======== Records for this task
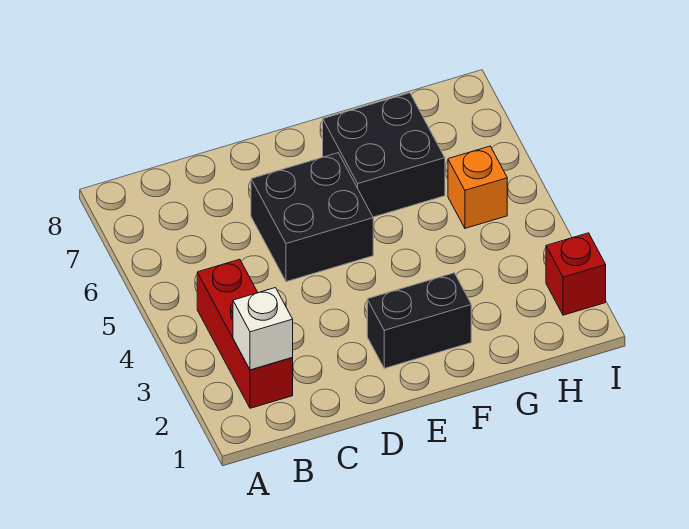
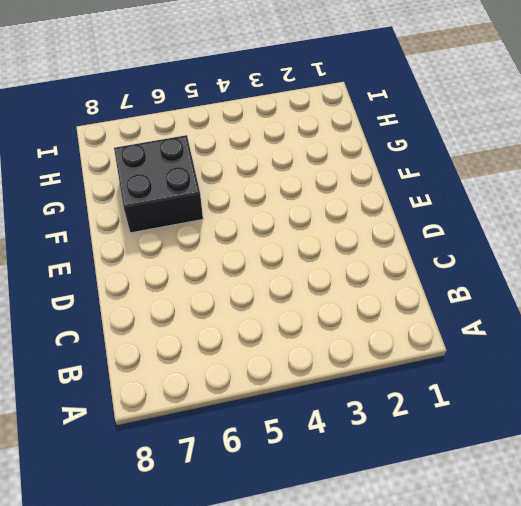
none -> red brick B2:B4 level 1
none -> black brick D5:E6 level 1

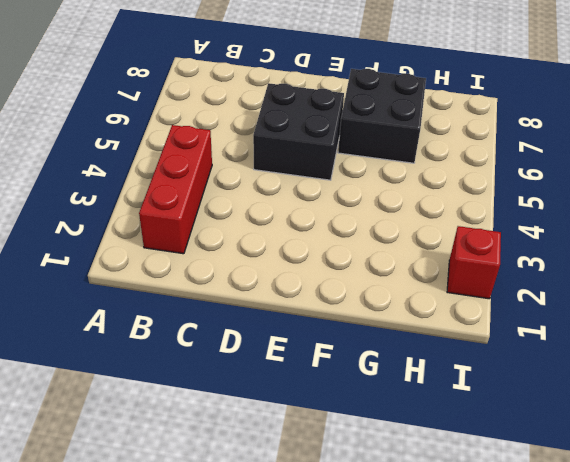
none -> black brick E2:F2 level 1
none -> orange brick H5 level 1

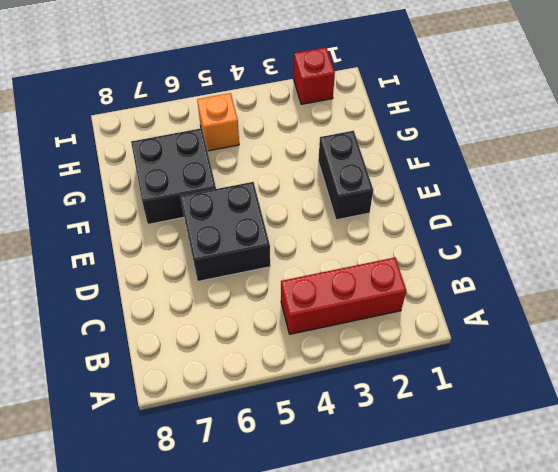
none -> white brick B2 level 2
================
Exercise
Your reply should consist of a single number, the count of lines in the records above that contain the string "black".

Task solution
2